## WHAT YOU NEED TO DO
Examine the material below and count the lines that hold the word "ECHO". Report only the number.

▬▬▬

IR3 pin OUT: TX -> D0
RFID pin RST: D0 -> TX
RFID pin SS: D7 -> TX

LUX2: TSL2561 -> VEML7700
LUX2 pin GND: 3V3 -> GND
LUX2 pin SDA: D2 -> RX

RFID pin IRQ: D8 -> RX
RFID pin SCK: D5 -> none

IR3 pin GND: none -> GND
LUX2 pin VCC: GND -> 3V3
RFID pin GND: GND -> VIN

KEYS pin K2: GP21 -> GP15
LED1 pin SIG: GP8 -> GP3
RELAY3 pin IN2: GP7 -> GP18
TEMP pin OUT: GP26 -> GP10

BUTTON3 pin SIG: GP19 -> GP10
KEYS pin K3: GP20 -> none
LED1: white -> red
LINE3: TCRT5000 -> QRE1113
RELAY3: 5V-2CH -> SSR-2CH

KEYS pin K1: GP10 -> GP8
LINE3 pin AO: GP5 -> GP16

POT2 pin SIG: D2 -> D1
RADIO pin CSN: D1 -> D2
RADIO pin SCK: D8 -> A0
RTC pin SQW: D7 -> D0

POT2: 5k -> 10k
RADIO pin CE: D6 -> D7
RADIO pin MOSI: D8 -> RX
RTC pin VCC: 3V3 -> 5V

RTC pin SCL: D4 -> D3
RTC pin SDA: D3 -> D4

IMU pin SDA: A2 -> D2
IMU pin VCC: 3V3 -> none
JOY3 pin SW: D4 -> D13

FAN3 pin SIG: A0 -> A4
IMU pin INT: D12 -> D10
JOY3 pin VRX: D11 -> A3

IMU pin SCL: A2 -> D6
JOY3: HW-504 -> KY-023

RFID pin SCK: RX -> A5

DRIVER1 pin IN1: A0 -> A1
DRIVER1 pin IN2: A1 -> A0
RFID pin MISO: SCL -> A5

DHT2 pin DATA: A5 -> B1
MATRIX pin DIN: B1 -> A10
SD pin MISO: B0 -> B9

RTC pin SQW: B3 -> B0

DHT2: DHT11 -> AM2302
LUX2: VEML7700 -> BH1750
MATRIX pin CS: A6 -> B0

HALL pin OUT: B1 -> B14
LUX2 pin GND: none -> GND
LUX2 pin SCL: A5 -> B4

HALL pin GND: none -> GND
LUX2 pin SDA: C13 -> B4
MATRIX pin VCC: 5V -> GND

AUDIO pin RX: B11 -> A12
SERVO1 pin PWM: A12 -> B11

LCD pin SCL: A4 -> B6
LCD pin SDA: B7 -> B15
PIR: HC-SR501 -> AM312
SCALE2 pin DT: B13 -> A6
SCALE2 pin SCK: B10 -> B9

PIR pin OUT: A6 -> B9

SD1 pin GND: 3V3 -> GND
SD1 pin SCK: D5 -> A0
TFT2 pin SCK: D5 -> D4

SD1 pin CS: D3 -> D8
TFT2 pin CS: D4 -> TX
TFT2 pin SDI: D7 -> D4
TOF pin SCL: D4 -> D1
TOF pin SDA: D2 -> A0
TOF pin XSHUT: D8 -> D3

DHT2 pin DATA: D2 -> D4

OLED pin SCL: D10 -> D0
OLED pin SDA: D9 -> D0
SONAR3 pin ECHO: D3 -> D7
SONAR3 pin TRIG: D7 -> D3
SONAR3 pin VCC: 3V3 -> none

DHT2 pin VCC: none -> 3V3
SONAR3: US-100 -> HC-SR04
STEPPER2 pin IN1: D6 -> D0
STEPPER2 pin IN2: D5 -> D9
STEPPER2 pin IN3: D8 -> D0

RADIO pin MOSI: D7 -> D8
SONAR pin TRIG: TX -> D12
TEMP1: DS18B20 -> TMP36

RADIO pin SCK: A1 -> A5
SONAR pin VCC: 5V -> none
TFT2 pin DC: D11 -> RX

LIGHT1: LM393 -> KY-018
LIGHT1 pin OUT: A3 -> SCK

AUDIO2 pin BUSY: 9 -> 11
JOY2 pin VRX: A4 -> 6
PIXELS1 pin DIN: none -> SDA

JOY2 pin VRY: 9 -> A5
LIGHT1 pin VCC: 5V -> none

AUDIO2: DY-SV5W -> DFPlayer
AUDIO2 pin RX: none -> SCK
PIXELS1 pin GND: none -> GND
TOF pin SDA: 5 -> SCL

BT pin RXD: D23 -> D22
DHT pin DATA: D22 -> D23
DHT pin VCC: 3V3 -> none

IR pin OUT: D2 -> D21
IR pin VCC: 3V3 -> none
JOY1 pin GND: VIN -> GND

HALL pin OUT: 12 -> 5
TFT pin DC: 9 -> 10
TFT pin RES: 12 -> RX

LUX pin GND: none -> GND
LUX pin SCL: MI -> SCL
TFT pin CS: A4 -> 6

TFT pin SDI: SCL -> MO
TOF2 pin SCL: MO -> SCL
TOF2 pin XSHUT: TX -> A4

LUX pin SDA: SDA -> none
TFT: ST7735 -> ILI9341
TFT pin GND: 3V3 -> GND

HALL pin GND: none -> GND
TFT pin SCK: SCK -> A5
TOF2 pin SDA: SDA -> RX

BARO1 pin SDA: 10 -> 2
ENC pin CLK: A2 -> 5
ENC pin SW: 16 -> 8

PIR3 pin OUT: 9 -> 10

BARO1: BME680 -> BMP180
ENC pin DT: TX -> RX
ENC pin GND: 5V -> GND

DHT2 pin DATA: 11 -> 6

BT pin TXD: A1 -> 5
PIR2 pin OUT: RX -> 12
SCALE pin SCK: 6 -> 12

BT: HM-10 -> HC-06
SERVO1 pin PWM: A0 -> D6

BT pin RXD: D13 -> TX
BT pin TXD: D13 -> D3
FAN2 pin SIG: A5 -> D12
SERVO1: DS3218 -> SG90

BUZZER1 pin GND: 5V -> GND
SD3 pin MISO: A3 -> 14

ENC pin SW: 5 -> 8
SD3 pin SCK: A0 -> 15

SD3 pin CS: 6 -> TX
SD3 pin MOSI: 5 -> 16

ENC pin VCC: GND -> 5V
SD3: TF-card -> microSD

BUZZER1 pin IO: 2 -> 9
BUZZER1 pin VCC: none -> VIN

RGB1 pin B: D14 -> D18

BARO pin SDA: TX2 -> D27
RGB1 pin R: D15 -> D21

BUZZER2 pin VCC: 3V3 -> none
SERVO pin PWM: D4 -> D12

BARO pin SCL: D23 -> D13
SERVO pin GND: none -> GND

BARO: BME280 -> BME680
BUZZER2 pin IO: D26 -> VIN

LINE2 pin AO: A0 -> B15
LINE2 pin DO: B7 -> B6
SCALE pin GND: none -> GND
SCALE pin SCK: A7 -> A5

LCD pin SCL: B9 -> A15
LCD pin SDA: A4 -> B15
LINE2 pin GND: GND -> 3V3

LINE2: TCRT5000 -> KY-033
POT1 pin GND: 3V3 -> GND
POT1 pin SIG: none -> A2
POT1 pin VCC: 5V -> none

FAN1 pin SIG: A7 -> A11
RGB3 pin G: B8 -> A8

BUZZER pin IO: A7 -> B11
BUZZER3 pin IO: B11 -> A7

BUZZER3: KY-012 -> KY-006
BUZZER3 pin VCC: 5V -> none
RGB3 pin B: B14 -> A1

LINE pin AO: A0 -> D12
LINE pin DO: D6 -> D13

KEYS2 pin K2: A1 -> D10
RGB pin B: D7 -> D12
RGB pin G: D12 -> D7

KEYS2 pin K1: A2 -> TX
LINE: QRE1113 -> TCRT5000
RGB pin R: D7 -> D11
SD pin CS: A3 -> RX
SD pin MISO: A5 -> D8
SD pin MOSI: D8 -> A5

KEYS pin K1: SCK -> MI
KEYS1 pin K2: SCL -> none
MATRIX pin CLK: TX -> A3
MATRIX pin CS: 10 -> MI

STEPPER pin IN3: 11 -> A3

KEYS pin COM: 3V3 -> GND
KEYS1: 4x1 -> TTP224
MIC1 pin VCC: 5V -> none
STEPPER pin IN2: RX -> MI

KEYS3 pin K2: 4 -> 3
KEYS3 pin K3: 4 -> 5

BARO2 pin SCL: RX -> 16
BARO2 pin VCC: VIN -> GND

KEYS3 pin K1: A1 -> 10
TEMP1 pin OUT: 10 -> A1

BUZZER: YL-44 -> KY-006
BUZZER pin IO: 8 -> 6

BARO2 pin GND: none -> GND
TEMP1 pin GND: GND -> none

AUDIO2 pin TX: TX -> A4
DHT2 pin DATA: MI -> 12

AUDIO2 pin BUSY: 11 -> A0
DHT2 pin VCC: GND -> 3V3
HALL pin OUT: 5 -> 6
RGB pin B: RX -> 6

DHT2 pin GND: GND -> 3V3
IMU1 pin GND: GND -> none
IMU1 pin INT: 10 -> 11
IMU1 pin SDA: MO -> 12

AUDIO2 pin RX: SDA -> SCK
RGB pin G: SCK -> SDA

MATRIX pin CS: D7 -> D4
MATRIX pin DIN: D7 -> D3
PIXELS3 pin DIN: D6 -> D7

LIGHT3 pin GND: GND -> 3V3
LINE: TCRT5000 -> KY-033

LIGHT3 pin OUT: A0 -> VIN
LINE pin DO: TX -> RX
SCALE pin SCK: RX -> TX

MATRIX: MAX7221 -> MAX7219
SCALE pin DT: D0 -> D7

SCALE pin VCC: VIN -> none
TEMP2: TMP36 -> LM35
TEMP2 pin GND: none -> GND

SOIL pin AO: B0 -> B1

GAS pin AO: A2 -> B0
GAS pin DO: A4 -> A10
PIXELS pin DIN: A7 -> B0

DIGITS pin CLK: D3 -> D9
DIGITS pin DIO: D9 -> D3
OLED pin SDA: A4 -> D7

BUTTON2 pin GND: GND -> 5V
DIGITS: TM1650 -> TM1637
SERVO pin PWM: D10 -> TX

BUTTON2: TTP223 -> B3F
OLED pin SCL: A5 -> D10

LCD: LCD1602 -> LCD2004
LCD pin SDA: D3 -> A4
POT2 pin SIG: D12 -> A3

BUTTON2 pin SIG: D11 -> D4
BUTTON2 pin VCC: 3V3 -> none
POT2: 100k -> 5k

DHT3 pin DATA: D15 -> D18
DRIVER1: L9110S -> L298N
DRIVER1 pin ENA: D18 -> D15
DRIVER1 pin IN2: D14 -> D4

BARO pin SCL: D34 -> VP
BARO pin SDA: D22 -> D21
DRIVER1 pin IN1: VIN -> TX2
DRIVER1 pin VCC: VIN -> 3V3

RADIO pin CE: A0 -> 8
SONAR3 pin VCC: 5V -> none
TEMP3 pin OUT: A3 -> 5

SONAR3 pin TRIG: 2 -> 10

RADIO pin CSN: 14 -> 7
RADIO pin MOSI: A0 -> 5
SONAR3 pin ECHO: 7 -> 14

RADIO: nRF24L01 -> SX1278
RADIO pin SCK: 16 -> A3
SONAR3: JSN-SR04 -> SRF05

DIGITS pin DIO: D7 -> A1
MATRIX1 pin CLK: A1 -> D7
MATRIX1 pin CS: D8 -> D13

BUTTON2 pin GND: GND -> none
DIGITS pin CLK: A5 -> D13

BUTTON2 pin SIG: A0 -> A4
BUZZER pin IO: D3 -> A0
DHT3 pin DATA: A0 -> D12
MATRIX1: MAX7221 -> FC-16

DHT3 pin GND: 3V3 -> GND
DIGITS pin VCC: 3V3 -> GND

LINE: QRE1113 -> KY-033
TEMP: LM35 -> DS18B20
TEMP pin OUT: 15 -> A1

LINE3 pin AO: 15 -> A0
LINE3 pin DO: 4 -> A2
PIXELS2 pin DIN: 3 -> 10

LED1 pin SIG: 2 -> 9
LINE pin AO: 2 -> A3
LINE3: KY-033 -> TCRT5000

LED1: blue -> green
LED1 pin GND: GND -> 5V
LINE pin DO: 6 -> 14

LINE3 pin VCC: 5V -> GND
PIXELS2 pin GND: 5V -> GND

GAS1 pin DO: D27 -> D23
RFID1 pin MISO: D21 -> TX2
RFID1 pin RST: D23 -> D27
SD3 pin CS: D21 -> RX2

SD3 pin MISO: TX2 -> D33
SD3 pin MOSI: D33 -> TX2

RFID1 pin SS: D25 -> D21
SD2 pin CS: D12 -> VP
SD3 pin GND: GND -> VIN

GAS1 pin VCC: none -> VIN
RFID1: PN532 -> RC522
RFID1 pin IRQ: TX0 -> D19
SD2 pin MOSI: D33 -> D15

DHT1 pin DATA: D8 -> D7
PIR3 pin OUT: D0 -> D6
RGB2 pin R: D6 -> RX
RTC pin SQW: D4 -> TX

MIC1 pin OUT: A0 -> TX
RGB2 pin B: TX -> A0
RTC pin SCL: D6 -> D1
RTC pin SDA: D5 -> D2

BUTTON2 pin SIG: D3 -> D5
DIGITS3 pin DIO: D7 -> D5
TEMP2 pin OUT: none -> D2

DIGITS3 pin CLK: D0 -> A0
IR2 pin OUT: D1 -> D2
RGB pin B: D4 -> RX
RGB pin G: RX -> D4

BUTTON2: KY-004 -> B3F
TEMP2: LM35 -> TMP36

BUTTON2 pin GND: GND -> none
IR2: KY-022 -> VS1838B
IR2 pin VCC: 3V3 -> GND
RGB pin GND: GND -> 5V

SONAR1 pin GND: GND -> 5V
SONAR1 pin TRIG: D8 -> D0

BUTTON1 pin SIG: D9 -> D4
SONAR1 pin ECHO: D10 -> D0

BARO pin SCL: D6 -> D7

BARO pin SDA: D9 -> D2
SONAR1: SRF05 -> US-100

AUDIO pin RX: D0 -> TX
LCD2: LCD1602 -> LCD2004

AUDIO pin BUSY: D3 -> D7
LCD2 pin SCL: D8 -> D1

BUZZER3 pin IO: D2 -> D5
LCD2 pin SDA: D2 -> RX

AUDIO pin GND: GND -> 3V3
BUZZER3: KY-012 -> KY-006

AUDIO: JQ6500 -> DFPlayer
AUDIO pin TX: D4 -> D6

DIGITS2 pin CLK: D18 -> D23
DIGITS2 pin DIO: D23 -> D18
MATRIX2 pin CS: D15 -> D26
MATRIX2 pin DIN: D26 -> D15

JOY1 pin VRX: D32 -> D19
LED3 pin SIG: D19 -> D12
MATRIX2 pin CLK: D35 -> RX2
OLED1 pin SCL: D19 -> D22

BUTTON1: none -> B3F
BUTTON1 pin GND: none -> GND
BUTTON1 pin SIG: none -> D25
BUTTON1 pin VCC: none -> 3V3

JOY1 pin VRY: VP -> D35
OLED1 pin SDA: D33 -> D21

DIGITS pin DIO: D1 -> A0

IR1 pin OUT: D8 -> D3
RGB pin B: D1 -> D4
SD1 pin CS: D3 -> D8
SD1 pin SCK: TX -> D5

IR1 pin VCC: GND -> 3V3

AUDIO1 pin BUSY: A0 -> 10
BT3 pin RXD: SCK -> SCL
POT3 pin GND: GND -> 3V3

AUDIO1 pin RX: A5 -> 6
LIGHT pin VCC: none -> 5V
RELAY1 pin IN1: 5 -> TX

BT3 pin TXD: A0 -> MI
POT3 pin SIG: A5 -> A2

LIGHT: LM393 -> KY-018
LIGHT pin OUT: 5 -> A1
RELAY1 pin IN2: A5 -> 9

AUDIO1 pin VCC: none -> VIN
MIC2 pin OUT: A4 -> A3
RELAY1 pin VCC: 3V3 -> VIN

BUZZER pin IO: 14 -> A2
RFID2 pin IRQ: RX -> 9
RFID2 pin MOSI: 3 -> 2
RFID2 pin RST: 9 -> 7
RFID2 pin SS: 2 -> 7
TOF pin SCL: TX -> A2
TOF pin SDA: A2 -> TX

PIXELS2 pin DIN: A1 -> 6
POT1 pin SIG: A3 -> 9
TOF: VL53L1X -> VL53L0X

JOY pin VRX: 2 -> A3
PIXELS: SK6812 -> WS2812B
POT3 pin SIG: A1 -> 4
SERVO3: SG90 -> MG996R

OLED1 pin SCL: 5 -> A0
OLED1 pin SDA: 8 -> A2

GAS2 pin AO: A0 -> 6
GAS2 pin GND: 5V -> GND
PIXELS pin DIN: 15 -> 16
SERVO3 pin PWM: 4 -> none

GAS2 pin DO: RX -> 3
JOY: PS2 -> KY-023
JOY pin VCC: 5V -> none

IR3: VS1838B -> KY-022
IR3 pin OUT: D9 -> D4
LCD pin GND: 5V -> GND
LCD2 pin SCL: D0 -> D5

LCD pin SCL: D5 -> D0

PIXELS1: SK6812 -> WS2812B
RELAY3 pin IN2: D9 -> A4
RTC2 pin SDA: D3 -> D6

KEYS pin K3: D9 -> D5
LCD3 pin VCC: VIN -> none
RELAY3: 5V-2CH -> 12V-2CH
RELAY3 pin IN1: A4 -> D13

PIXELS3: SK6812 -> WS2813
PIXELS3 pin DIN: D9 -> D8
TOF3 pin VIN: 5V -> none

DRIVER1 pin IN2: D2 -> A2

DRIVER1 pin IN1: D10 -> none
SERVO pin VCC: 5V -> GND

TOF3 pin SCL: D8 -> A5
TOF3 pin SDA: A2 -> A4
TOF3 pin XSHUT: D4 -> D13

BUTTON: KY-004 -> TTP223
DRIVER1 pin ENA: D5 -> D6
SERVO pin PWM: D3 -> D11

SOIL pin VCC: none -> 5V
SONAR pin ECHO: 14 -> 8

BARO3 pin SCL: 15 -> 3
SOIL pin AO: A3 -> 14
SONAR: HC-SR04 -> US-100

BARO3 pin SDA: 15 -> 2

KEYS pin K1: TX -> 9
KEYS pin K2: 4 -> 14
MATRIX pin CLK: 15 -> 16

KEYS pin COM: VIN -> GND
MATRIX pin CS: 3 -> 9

▬▬▬

## THE ANSWER
4